(Source data)
════════════════
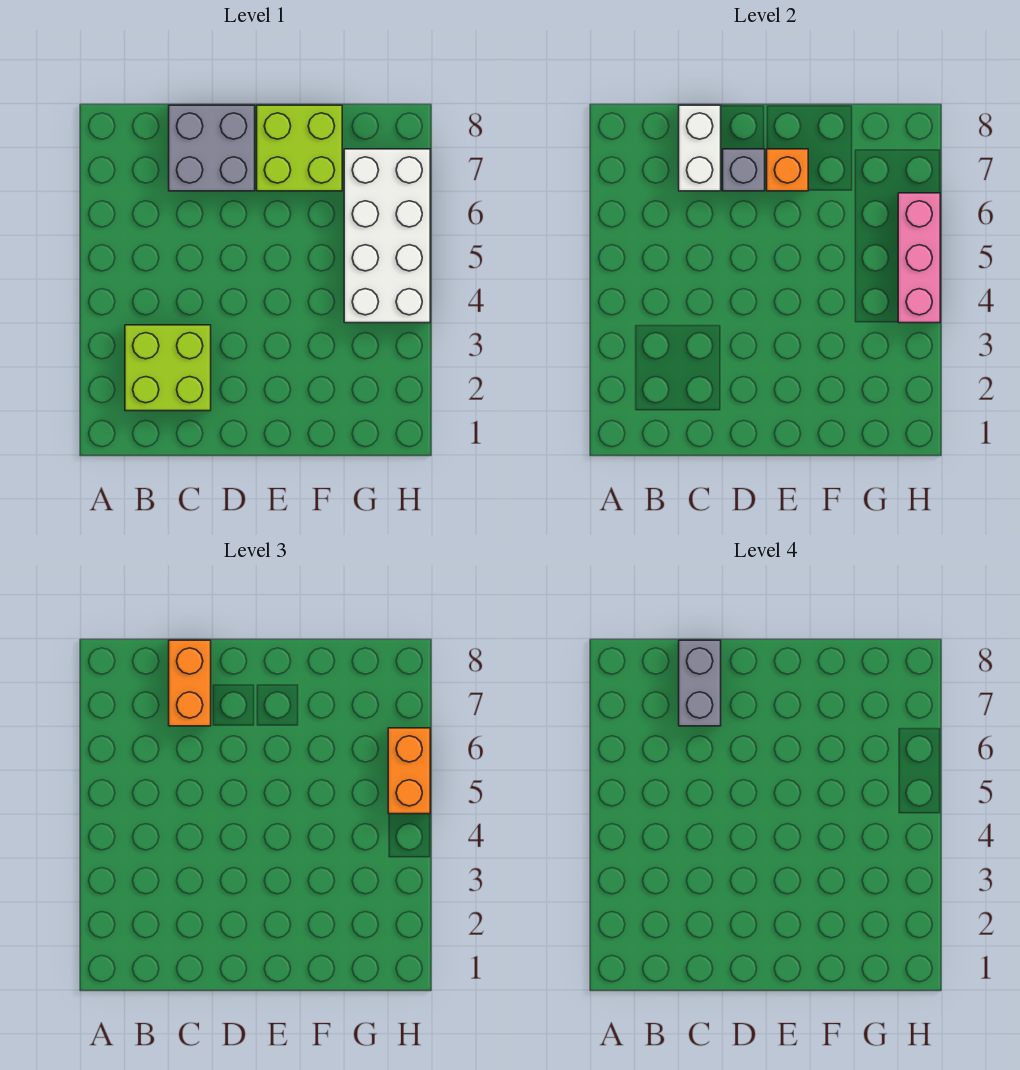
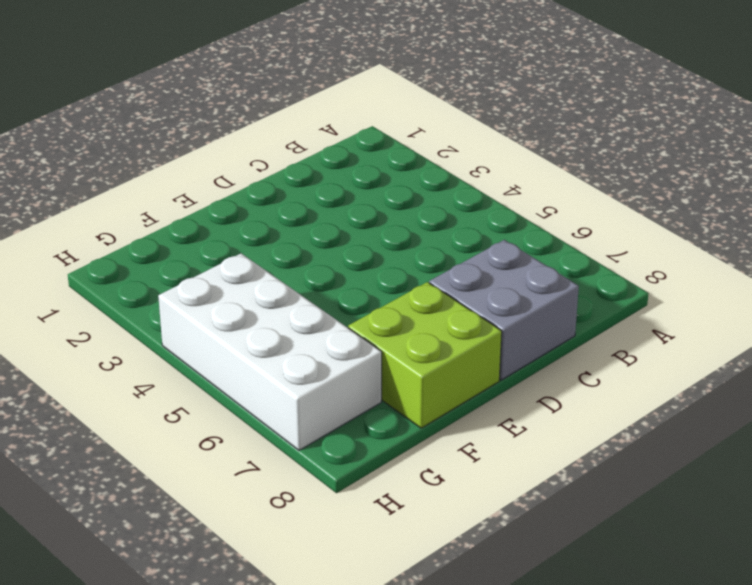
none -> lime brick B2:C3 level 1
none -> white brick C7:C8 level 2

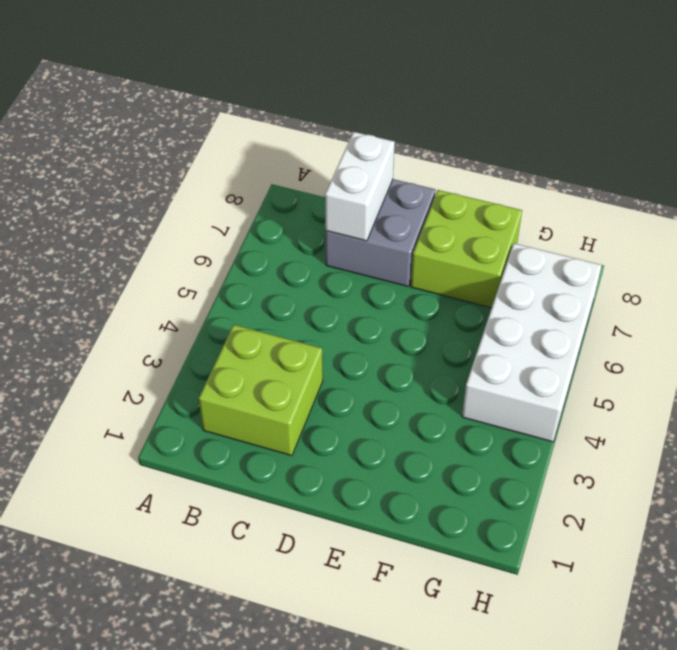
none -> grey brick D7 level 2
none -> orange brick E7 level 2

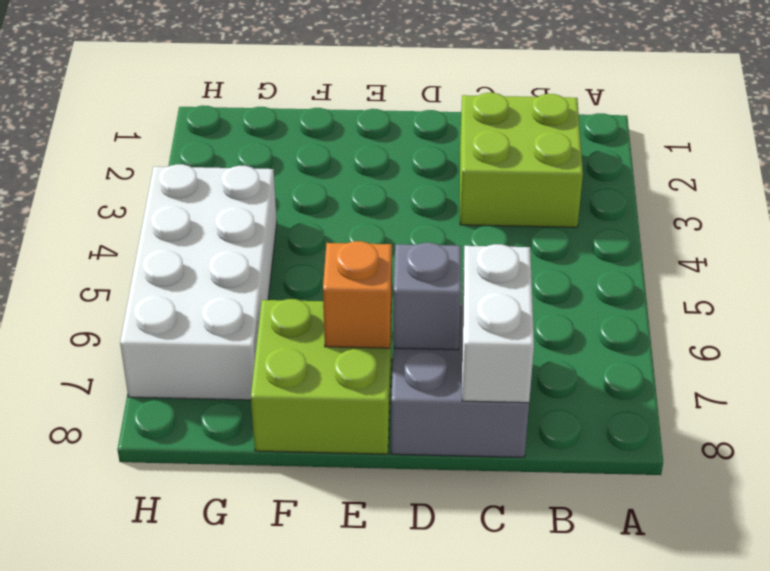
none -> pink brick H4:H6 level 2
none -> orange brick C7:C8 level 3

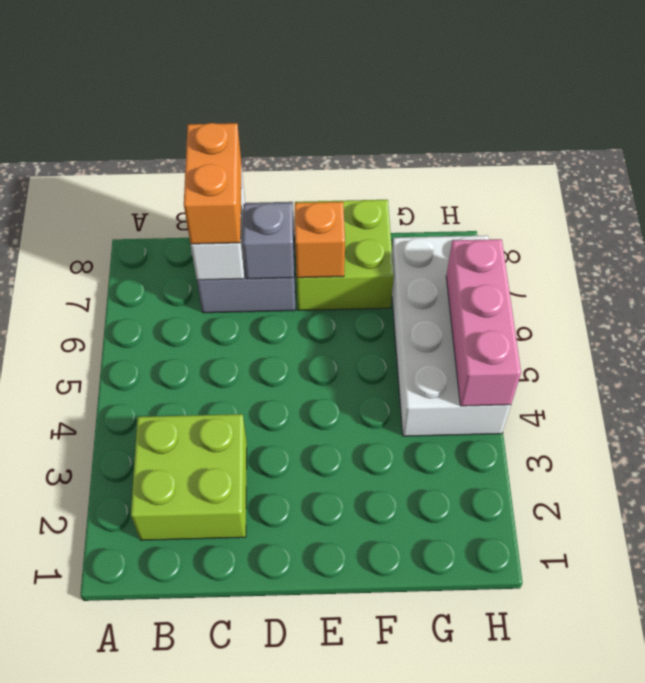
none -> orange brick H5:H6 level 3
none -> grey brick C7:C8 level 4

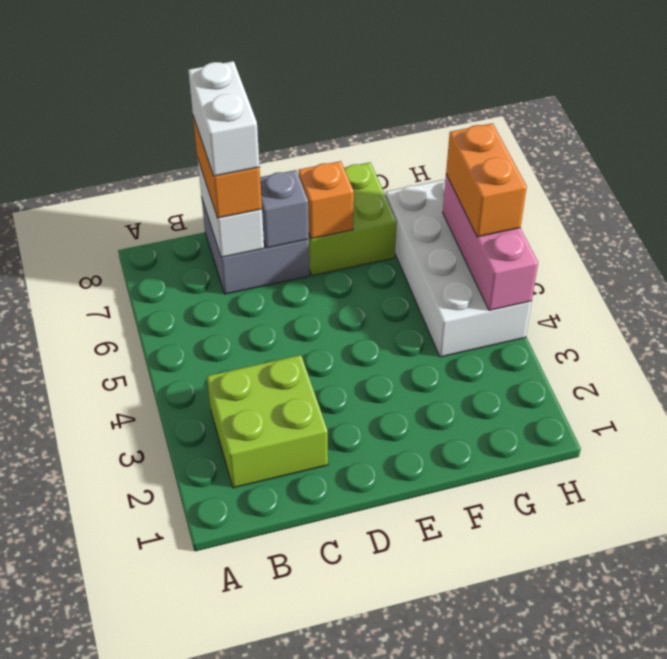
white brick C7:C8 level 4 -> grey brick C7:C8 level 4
════════════════
The task: Word for word, retype the lines from the one that contains "none -> orange brick E7 level 2" through the final line of the data, both ends included, excluding pictures.

Written response:
none -> orange brick E7 level 2

none -> pink brick H4:H6 level 2
none -> orange brick C7:C8 level 3

none -> orange brick H5:H6 level 3
none -> grey brick C7:C8 level 4

white brick C7:C8 level 4 -> grey brick C7:C8 level 4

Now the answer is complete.